** TASK **
Exact copy, pictures excluded: please retype every record below.

[Scene edit records]
────────────────
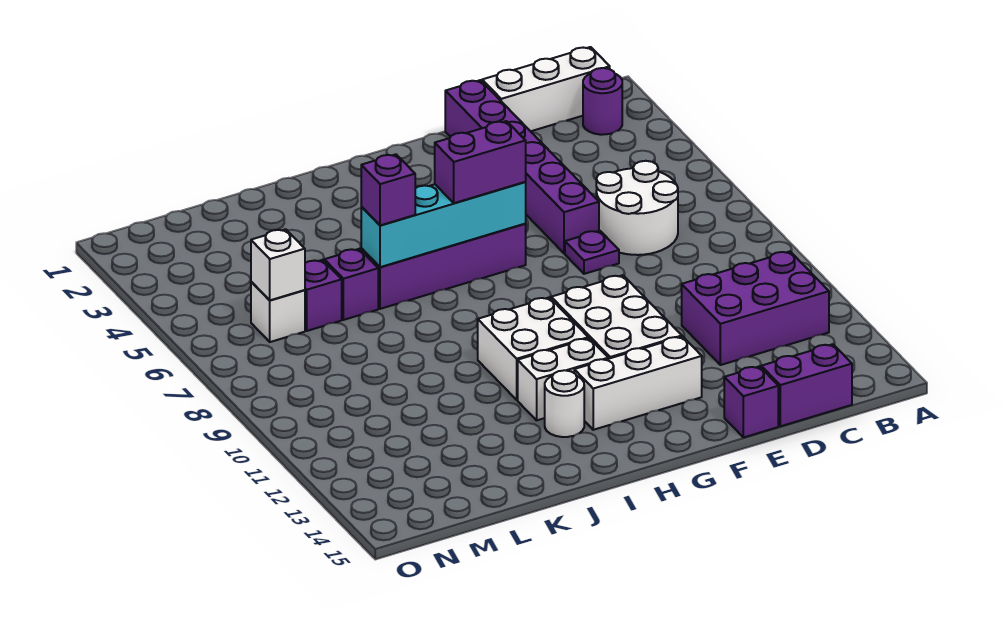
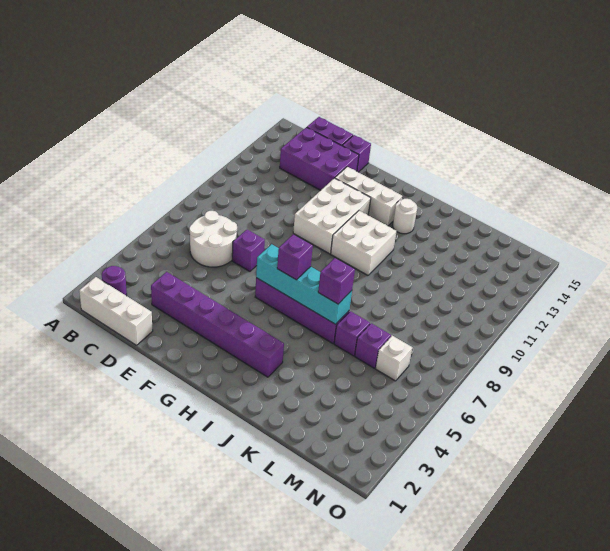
purple brick B11:D12 level 1 -> purple brick C13:E14 level 1
purple brick E1:E6 level 1 -> purple brick D3:I3 level 1
purple plate E7 level 1 -> purple brick E7 level 1
purple brick G6:H6 level 3 -> purple brick H6 level 3
white brick H12:I12 level 1 -> none
white brick M6 level 2 -> none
────────────────
** YOUR SOLUTION **
purple brick B11:D12 level 1 -> purple brick C13:E14 level 1
purple brick E1:E6 level 1 -> purple brick D3:I3 level 1
purple plate E7 level 1 -> purple brick E7 level 1
purple brick G6:H6 level 3 -> purple brick H6 level 3
white brick H12:I12 level 1 -> none
white brick M6 level 2 -> none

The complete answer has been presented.